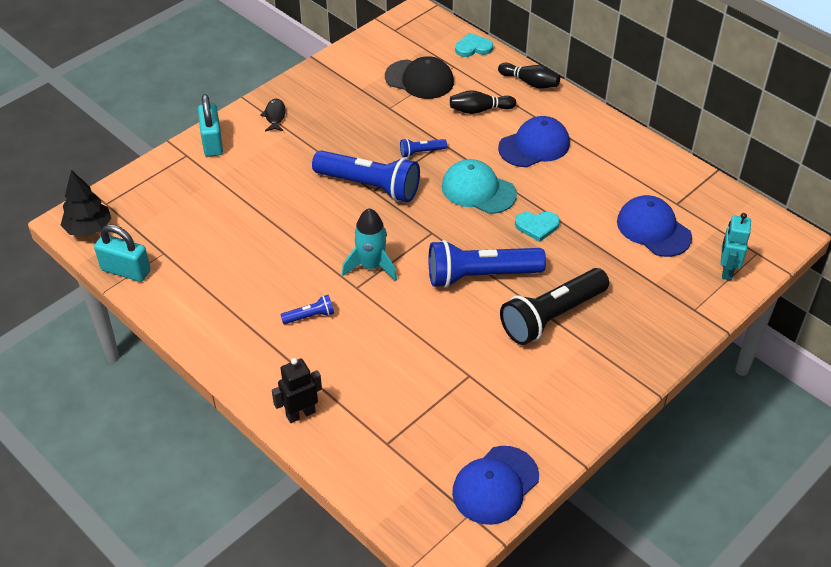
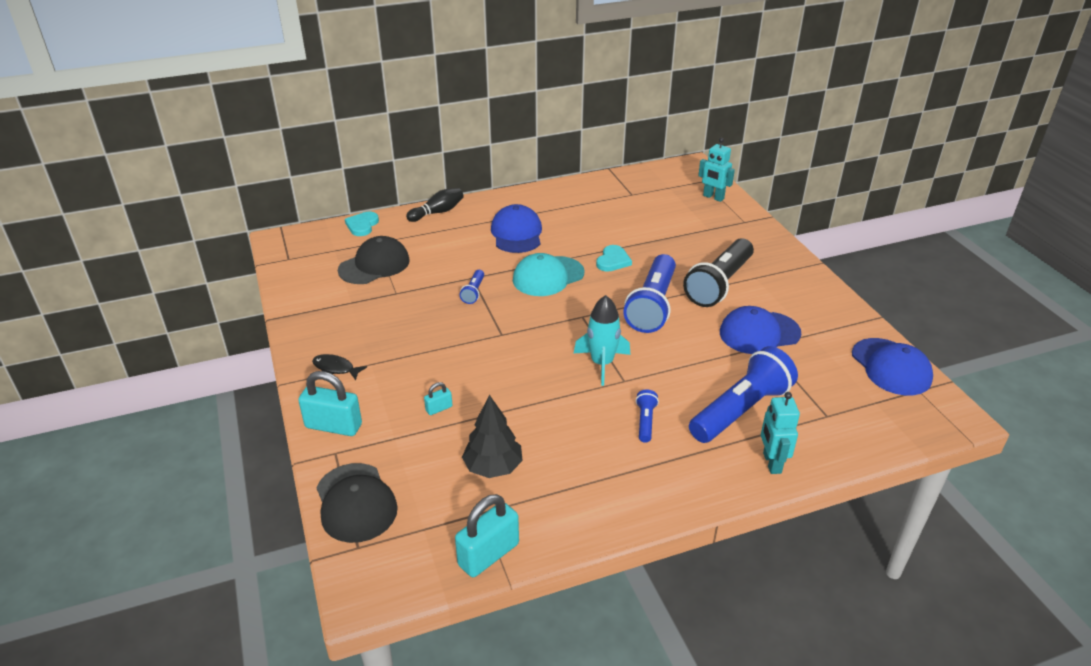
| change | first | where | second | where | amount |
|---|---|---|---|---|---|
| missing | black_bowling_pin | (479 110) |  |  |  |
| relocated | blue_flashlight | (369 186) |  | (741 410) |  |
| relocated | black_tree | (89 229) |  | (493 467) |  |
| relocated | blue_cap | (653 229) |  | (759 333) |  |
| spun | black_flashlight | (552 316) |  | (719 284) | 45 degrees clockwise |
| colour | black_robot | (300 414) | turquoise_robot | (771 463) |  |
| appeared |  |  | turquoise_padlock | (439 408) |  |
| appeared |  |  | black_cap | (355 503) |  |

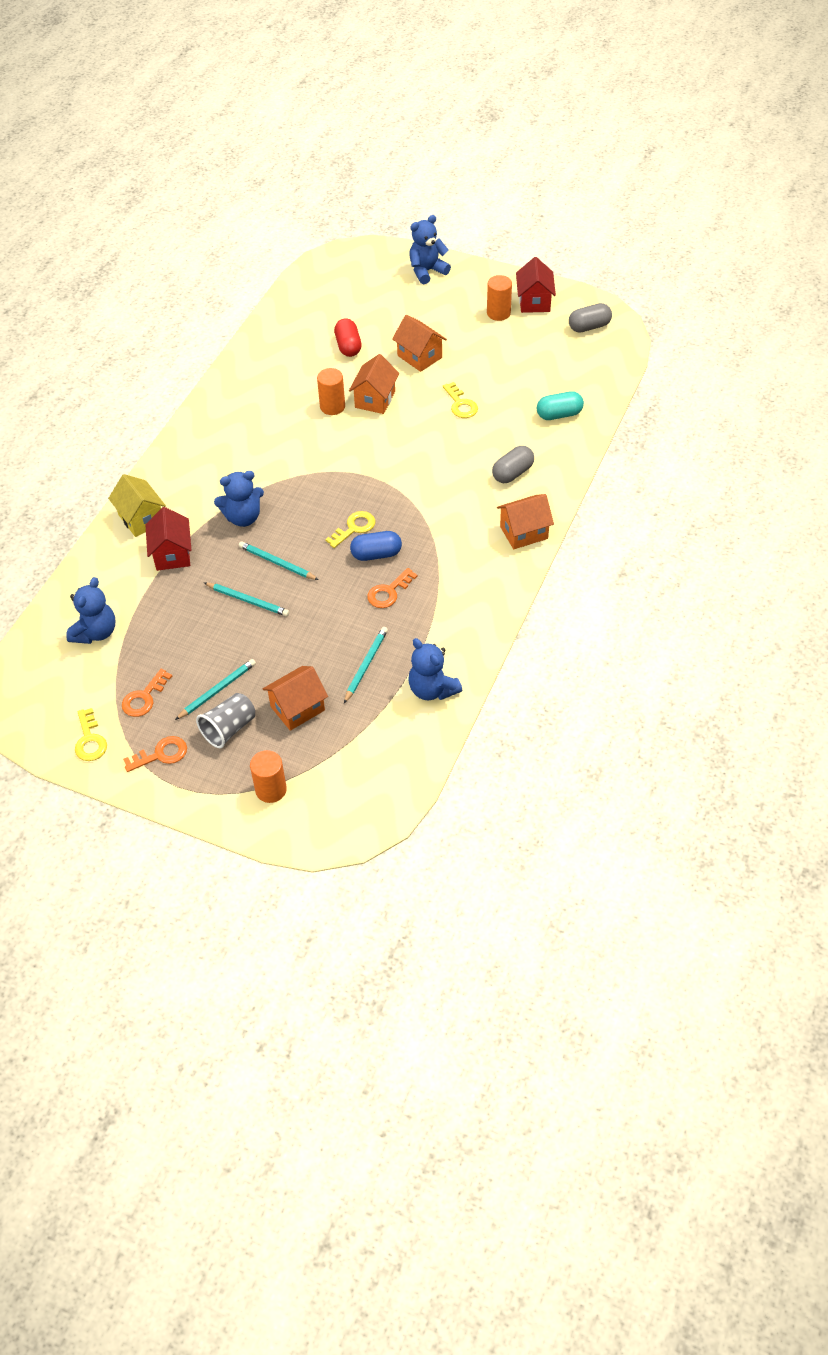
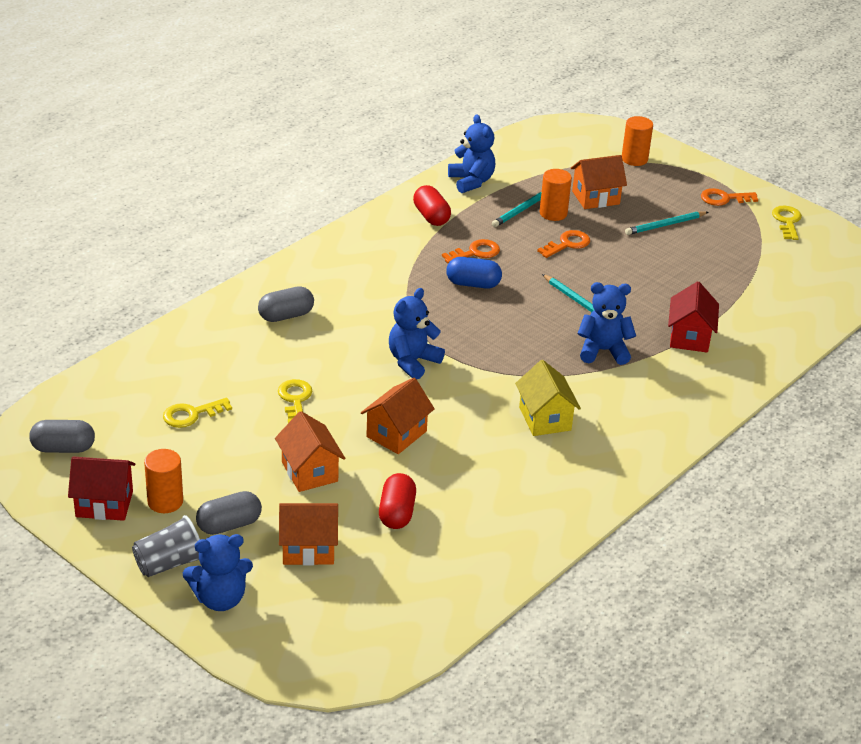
| change | first | where | second | where | amount |
|---|---|---|---|---|---|
| spun | red_house | (534 301) |  | (104 504) | 75 degrees clockwise |
| relocated | orange_cylinder | (332 406) |  | (553 213) |  |
| missing | turquoise_capsule | (559 414) |  |  |  |
| relocated | yellow_house | (141 519) |  | (545 419) |  |
| relocated | orange_house | (524 532) |  | (308 549) |  |
| relocated | yellow_key | (354 528) |  | (191 414) |  |
| relocated | blue_teddy_bear | (95 632) |  | (412 362) |  |
| missing | turquoise_pencil | (248 600) |  |  |  |
| relocated | orange_key | (144 697) |  | (567 244) |  |
| relocated | grey_cup | (229 728) |  | (169 563) |  |
| appeared |  |  | red_capsule | (431 216) |  |
| appeared |  |  | grey_capsule | (229 525) |  |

===============

The whole listing is to be retyped exactly, with its pictures removed.

Result:
| change | first | where | second | where | amount |
|---|---|---|---|---|---|
| missing | black_bowling_pin | (479 110) |  |  |  |
| relocated | blue_flashlight | (369 186) |  | (741 410) |  |
| relocated | black_tree | (89 229) |  | (493 467) |  |
| relocated | blue_cap | (653 229) |  | (759 333) |  |
| spun | black_flashlight | (552 316) |  | (719 284) | 45 degrees clockwise |
| colour | black_robot | (300 414) | turquoise_robot | (771 463) |  |
| appeared |  |  | turquoise_padlock | (439 408) |  |
| appeared |  |  | black_cap | (355 503) |  |

| change | first | where | second | where | amount |
|---|---|---|---|---|---|
| spun | red_house | (534 301) |  | (104 504) | 75 degrees clockwise |
| relocated | orange_cylinder | (332 406) |  | (553 213) |  |
| missing | turquoise_capsule | (559 414) |  |  |  |
| relocated | yellow_house | (141 519) |  | (545 419) |  |
| relocated | orange_house | (524 532) |  | (308 549) |  |
| relocated | yellow_key | (354 528) |  | (191 414) |  |
| relocated | blue_teddy_bear | (95 632) |  | (412 362) |  |
| missing | turquoise_pencil | (248 600) |  |  |  |
| relocated | orange_key | (144 697) |  | (567 244) |  |
| relocated | grey_cup | (229 728) |  | (169 563) |  |
| appeared |  |  | red_capsule | (431 216) |  |
| appeared |  |  | grey_capsule | (229 525) |  |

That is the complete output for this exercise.